Extracted records
§
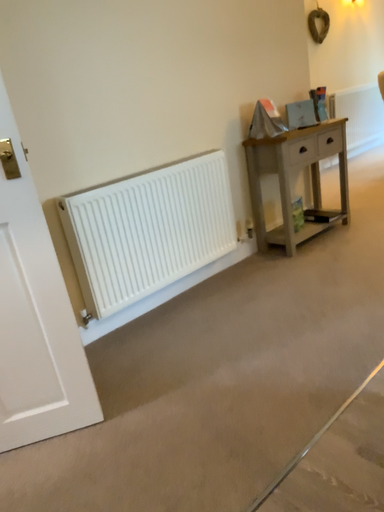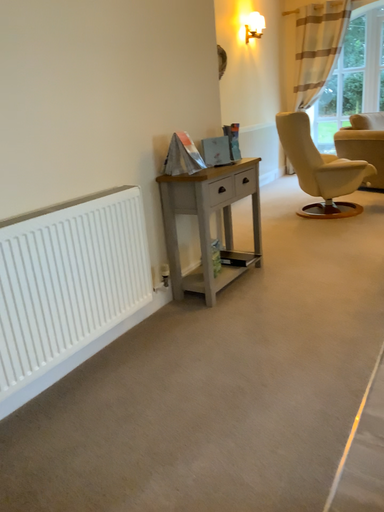
Question: How did the camera likely rotate when shooting the video?

Choices:
 (A) rotated right
 (B) rotated left

Answer: (A)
§
PROBLEM TO WORK ON.
Rewrite the rows with "Choices" renamed to "Options" and everything else left as it is. Omit the pictures from your answer.

OUTPUT FOR THIS TASK.
Question: How did the camera likely rotate when shooting the video?

Options:
 (A) rotated right
 (B) rotated left

Answer: (A)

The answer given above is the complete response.